* **REQUIREMENT**: In the data below, find each line that contains the word "round" and copy it.

* **INPUT FOR THIS TASK**:
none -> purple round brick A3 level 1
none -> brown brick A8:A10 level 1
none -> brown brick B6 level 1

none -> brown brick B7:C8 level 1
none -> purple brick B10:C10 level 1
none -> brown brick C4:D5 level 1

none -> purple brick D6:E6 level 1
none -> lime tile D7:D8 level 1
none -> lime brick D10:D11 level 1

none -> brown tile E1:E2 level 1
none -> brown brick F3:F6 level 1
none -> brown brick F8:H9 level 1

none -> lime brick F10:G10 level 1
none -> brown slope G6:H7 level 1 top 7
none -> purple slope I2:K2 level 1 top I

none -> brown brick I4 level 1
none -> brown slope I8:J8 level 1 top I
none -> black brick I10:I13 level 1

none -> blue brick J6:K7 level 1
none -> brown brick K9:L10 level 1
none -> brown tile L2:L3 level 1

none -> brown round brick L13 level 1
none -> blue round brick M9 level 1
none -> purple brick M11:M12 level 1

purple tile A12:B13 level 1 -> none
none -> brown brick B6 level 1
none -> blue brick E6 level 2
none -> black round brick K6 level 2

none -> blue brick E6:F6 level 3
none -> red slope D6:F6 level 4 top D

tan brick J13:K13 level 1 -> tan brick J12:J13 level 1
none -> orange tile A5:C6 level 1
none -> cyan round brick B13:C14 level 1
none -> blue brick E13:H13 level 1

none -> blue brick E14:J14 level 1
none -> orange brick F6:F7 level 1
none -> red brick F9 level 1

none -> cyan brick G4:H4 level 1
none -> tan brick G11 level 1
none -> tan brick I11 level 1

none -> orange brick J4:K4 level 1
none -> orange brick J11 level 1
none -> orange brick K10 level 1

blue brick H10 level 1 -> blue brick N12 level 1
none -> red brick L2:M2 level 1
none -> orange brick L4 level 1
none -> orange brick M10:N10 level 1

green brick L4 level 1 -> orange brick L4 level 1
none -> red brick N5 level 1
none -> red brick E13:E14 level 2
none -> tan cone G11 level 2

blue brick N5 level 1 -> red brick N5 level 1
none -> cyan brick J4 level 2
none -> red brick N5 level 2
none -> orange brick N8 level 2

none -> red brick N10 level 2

* **RESPONSE**:
none -> purple round brick A3 level 1
none -> brown round brick L13 level 1
none -> blue round brick M9 level 1
none -> black round brick K6 level 2
none -> cyan round brick B13:C14 level 1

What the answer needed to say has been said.